About this task – The expected answer is the set of lines in the data below between the line holding "(439, 197) = (415, 143): purple" and the line holding "(1099, 202) = (870, 242): red", inclusive, written out exactly.

Data shown –
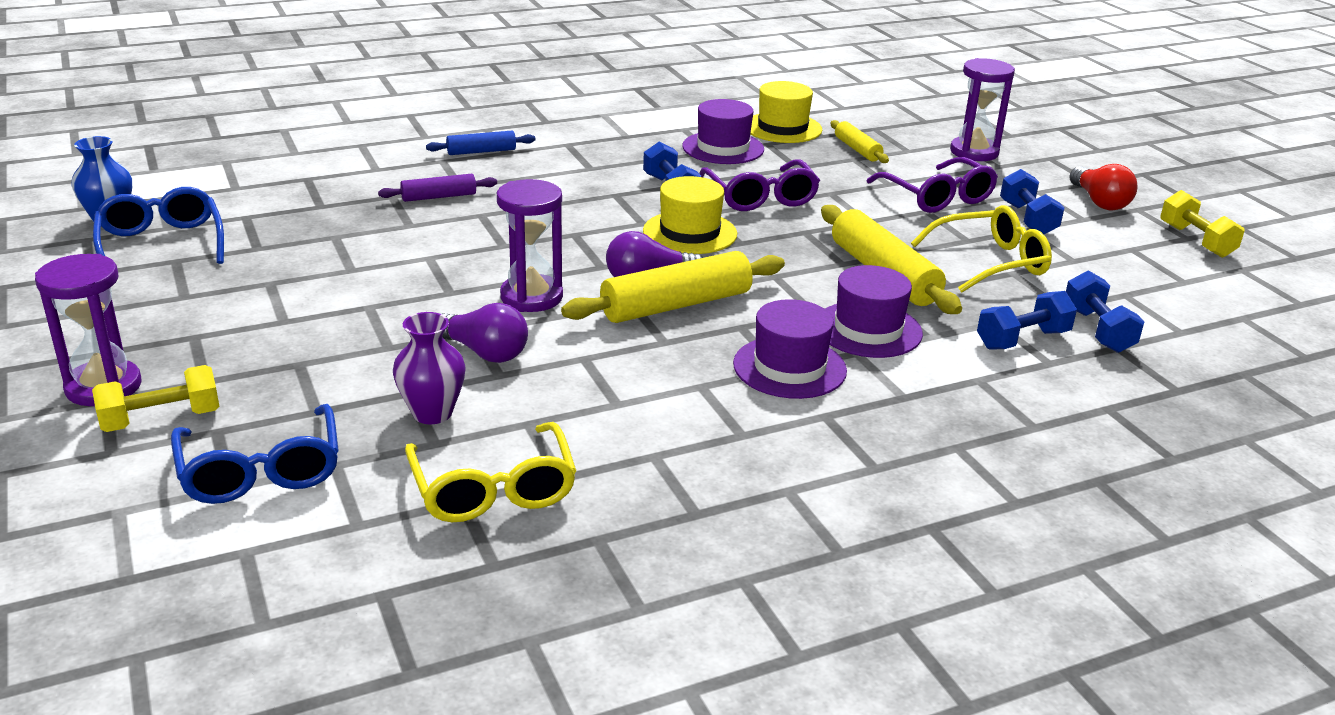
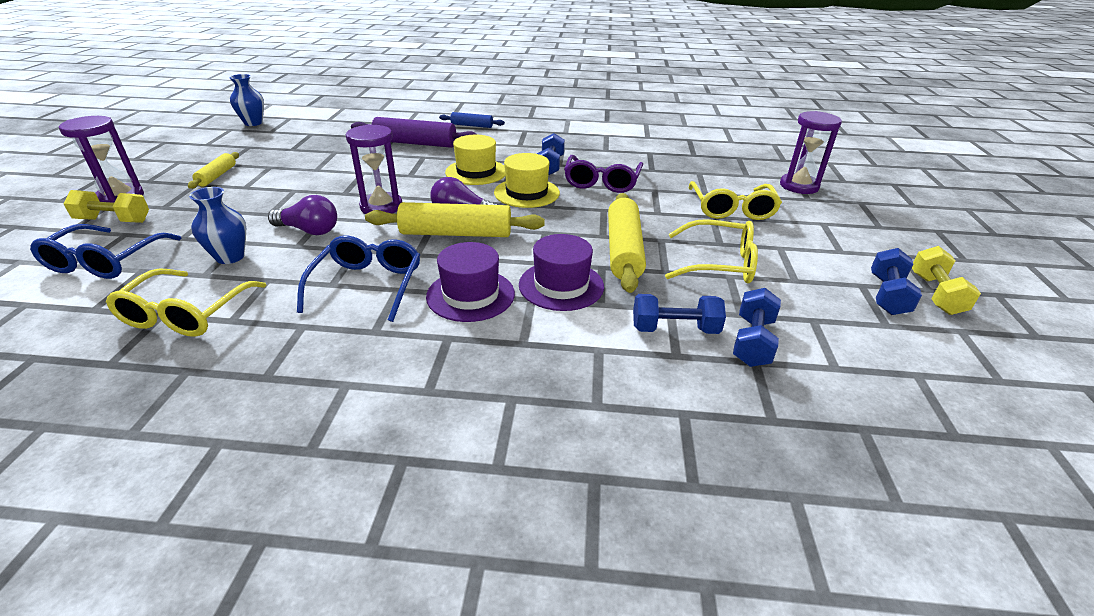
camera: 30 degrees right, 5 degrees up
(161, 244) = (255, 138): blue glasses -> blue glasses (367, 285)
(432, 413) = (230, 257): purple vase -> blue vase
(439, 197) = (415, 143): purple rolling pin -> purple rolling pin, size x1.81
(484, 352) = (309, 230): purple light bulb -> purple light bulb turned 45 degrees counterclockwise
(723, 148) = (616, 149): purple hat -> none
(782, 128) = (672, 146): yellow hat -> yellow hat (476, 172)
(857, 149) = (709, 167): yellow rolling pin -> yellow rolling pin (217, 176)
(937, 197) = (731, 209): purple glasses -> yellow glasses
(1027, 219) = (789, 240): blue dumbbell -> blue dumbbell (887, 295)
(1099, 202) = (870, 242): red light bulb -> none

---

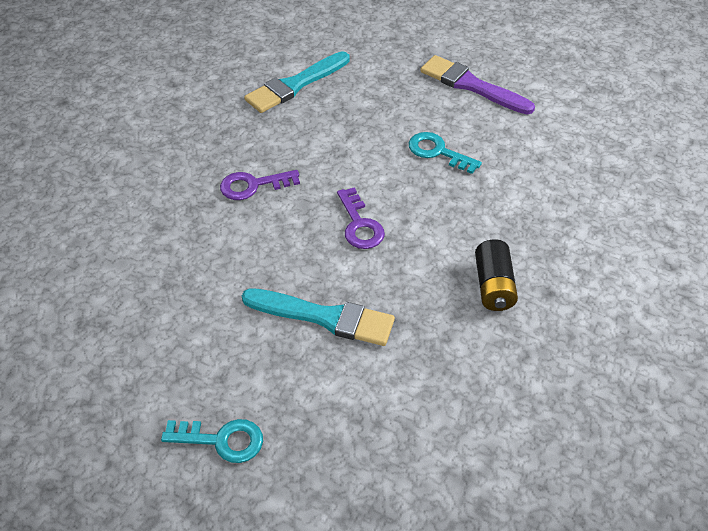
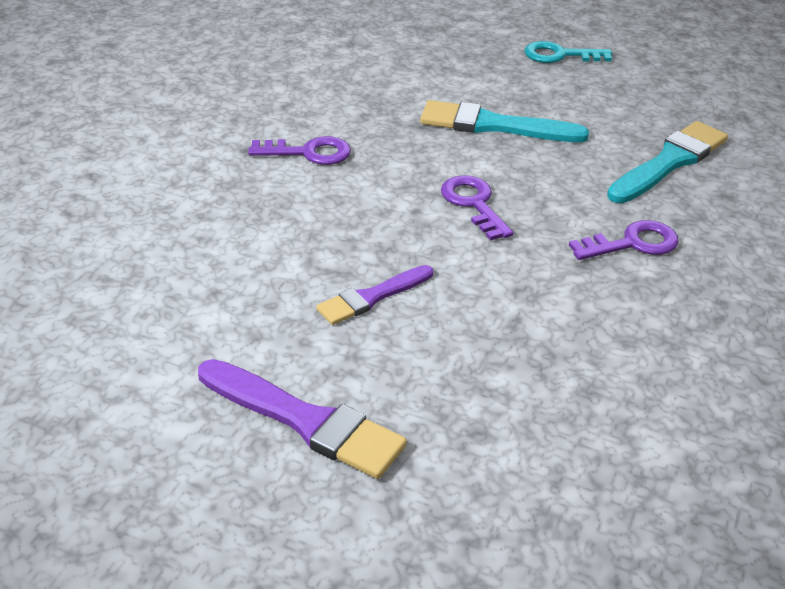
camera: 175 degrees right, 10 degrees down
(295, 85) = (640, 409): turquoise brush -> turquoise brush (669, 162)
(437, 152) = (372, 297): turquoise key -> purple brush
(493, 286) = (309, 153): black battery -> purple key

==

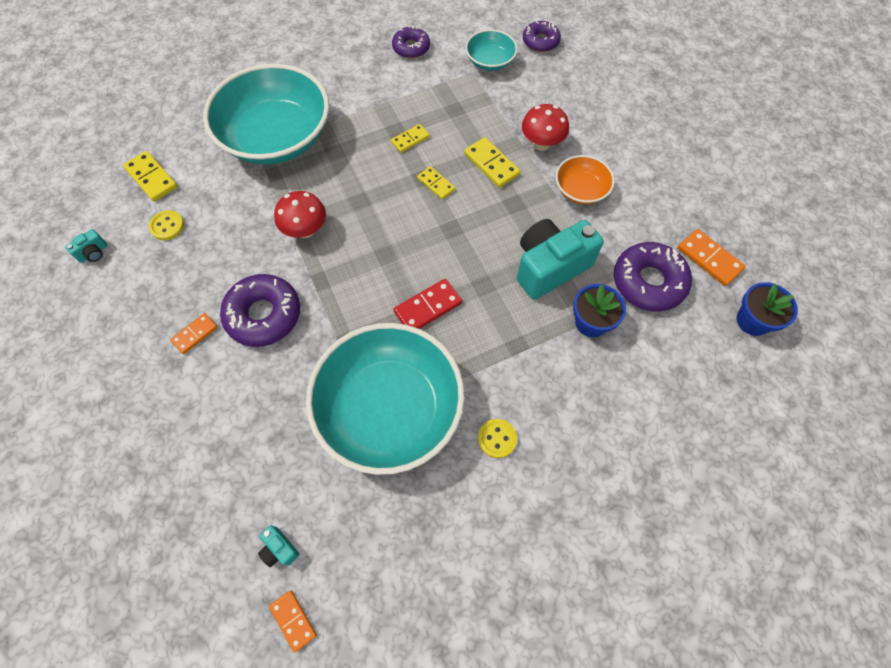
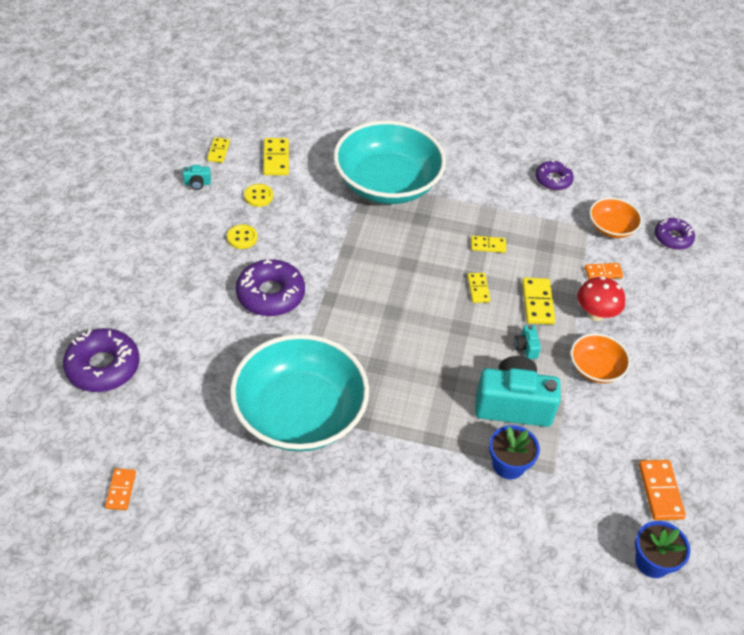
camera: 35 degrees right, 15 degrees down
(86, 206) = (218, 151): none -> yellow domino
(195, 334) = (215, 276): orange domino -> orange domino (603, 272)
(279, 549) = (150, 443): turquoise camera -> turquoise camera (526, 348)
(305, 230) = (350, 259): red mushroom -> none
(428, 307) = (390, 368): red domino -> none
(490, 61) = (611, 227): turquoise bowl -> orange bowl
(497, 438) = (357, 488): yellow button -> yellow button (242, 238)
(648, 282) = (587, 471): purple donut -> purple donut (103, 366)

Task output –
(439, 197) = (415, 143): purple rolling pin -> purple rolling pin, size x1.81
(484, 352) = (309, 230): purple light bulb -> purple light bulb turned 45 degrees counterclockwise
(723, 148) = (616, 149): purple hat -> none
(782, 128) = (672, 146): yellow hat -> yellow hat (476, 172)
(857, 149) = (709, 167): yellow rolling pin -> yellow rolling pin (217, 176)
(937, 197) = (731, 209): purple glasses -> yellow glasses
(1027, 219) = (789, 240): blue dumbbell -> blue dumbbell (887, 295)
(1099, 202) = (870, 242): red light bulb -> none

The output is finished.